DATA RECORDS Block Start

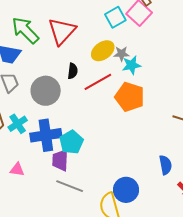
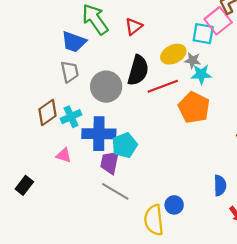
cyan square: (115, 17) -> (203, 34), moved, turned 30
red triangle: (62, 31) -> (134, 27), size x0.6
black semicircle: (73, 71) -> (138, 70), size x1.8
pink triangle: (17, 169) -> (64, 155), moved
blue circle: (126, 190) -> (174, 205), size x0.7

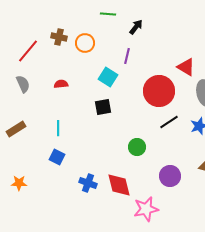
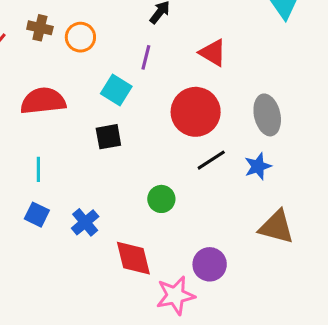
red triangle: (186, 67) -> (213, 53), moved
red semicircle: (61, 84) -> (43, 101), size x2.0
purple circle: (170, 176) -> (210, 264), moved
blue cross: (88, 183) -> (85, 222), moved, turned 30

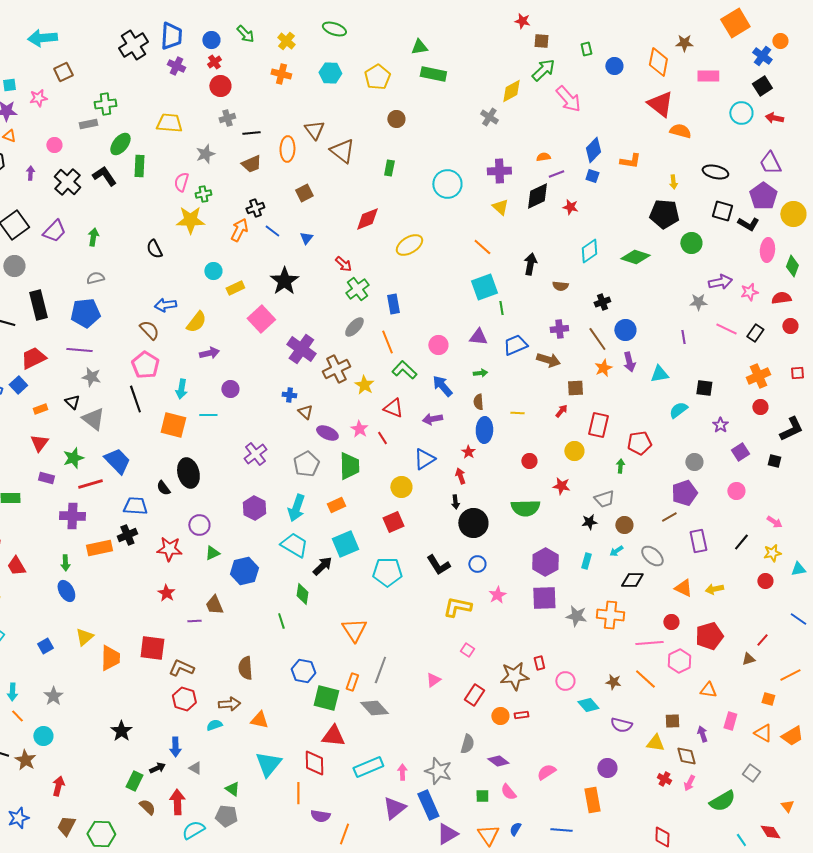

DATA RECORDS Block End

In your copy, restate the data above word for word but leave out any picture.

cyan square: (115, 17) -> (203, 34), moved, turned 30
red triangle: (62, 31) -> (134, 27), size x0.6
black semicircle: (73, 71) -> (138, 70), size x1.8
pink triangle: (17, 169) -> (64, 155), moved
blue circle: (126, 190) -> (174, 205), size x0.7

red triangle: (186, 67) -> (213, 53), moved
red semicircle: (61, 84) -> (43, 101), size x2.0
purple circle: (170, 176) -> (210, 264), moved
blue cross: (88, 183) -> (85, 222), moved, turned 30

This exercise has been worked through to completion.